Bir koleksiyondan çıkarılmış veriler
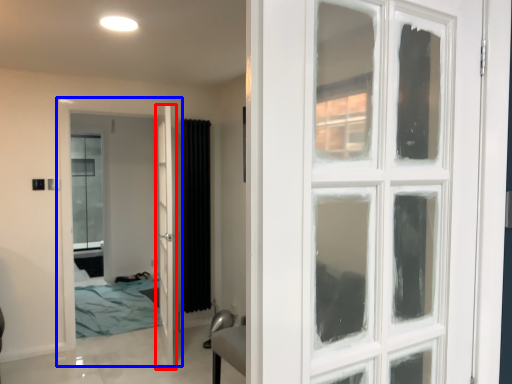
Question: Among these objects, which one is nearest to the camera, door (highlighted by a red box) or door (highlighted by a blue box)?

Choices:
 (A) door
 (B) door

Answer: (A)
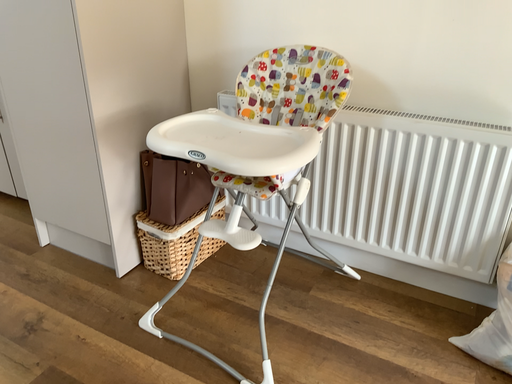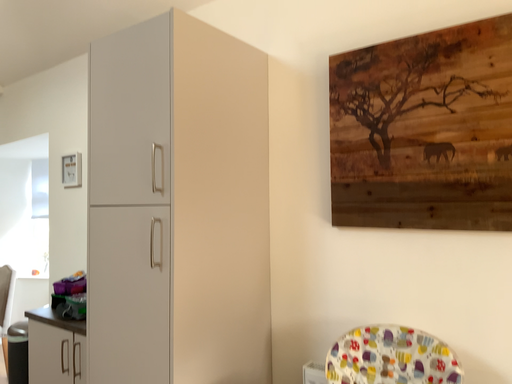
Question: How did the camera likely rotate when shooting the video?

Choices:
 (A) rotated downward
 (B) rotated upward

Answer: (B)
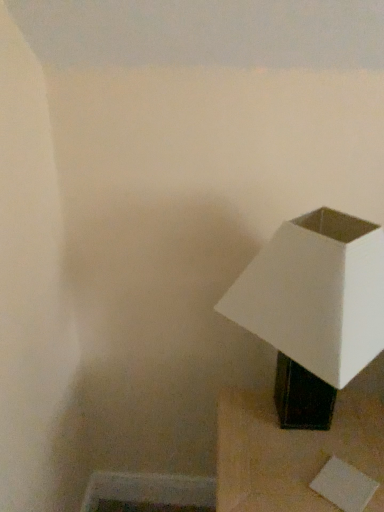
Where is `vacant space in white matte lampshade at right (from a real-world perspective)`? This screenshot has width=384, height=512. vacant space in white matte lampshade at right (from a real-world perspective) is located at coordinates (304, 437).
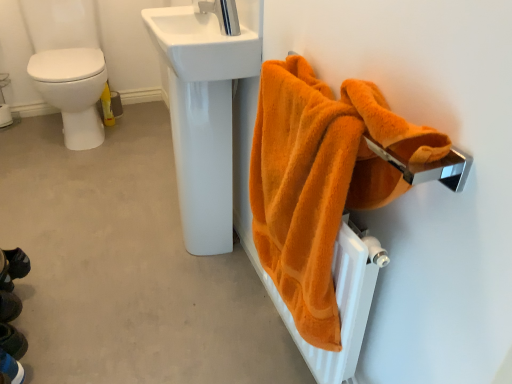
Question: Does silver metallic tap at upper center have a greater width compared to white glossy sink at upper center?

Choices:
 (A) no
 (B) yes

Answer: (A)

Question: Can you confirm if silver metallic tap at upper center is smaller than white glossy sink at upper center?

Choices:
 (A) no
 (B) yes

Answer: (B)

Question: Does silver metallic tap at upper center contain white glossy sink at upper center?

Choices:
 (A) no
 (B) yes

Answer: (A)

Question: Is silver metallic tap at upper center looking in the opposite direction of white glossy sink at upper center?

Choices:
 (A) yes
 (B) no

Answer: (B)

Question: From a real-world perspective, is silver metallic tap at upper center below white glossy sink at upper center?

Choices:
 (A) no
 (B) yes

Answer: (A)

Question: Is silver metallic tap at upper center next to white glossy sink at upper center?

Choices:
 (A) yes
 (B) no

Answer: (B)

Question: Can you confirm if white leather shoe at lower left is bigger than dark blue fabric shoes at lower left?

Choices:
 (A) yes
 (B) no

Answer: (B)

Question: Is white leather shoe at lower left taller than dark blue fabric shoes at lower left?

Choices:
 (A) no
 (B) yes

Answer: (A)

Question: Does white leather shoe at lower left have a lesser width compared to dark blue fabric shoes at lower left?

Choices:
 (A) no
 (B) yes

Answer: (B)

Question: From a real-world perspective, does white leather shoe at lower left sit lower than dark blue fabric shoes at lower left?

Choices:
 (A) no
 (B) yes

Answer: (B)

Question: From a real-world perspective, is white leather shoe at lower left on top of dark blue fabric shoes at lower left?

Choices:
 (A) no
 (B) yes

Answer: (A)

Question: Is white leather shoe at lower left further to the viewer compared to dark blue fabric shoes at lower left?

Choices:
 (A) yes
 (B) no

Answer: (B)

Question: Could you tell me if orange fluffy towel at right is facing dark blue fabric shoes at lower left?

Choices:
 (A) yes
 (B) no

Answer: (A)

▶ Yönerge
Yukarıdaki satırlardan "confirm" sözcüğünü içerenlerin hepsini kopyalayarak listeleyin. Büyük ve küçük harf ayrımı dikkate alınır.

▶ Alıştırmanın Yanıtı
Question: Can you confirm if silver metallic tap at upper center is smaller than white glossy sink at upper center?
Question: Can you confirm if white leather shoe at lower left is bigger than dark blue fabric shoes at lower left?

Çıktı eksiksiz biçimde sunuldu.